### PROVIDED DATA

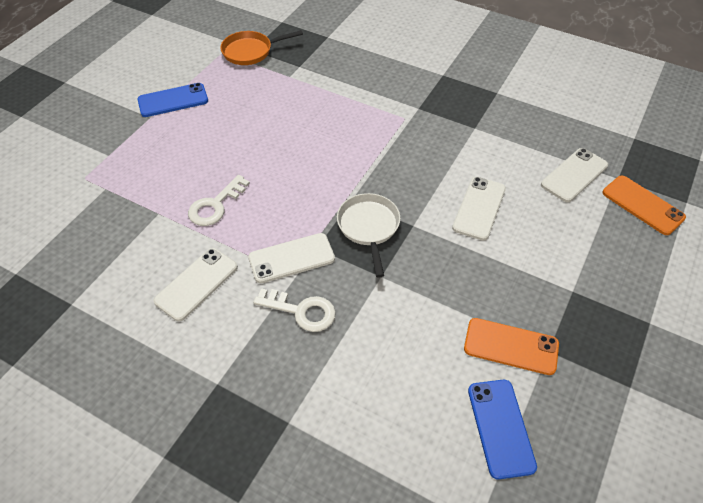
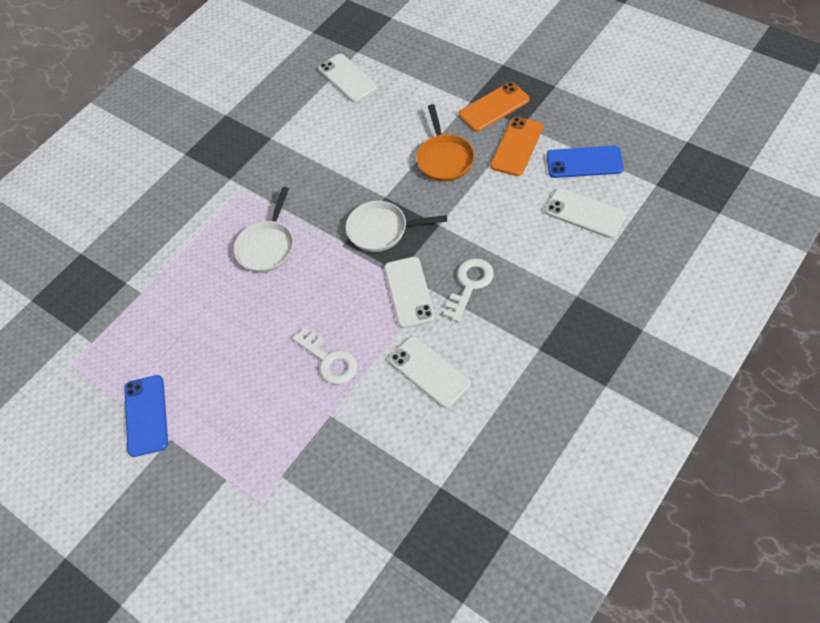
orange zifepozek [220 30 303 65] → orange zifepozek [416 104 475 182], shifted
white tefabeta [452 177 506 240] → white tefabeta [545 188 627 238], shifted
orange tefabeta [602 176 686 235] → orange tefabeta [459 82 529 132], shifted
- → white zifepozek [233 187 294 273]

### ACTIVITY
Restate the whole listing exactly as written, minus the pictures.

### RESPONSE TO THIS EXERCISE
orange zifepozek [220 30 303 65] → orange zifepozek [416 104 475 182], shifted
white tefabeta [452 177 506 240] → white tefabeta [545 188 627 238], shifted
orange tefabeta [602 176 686 235] → orange tefabeta [459 82 529 132], shifted
- → white zifepozek [233 187 294 273]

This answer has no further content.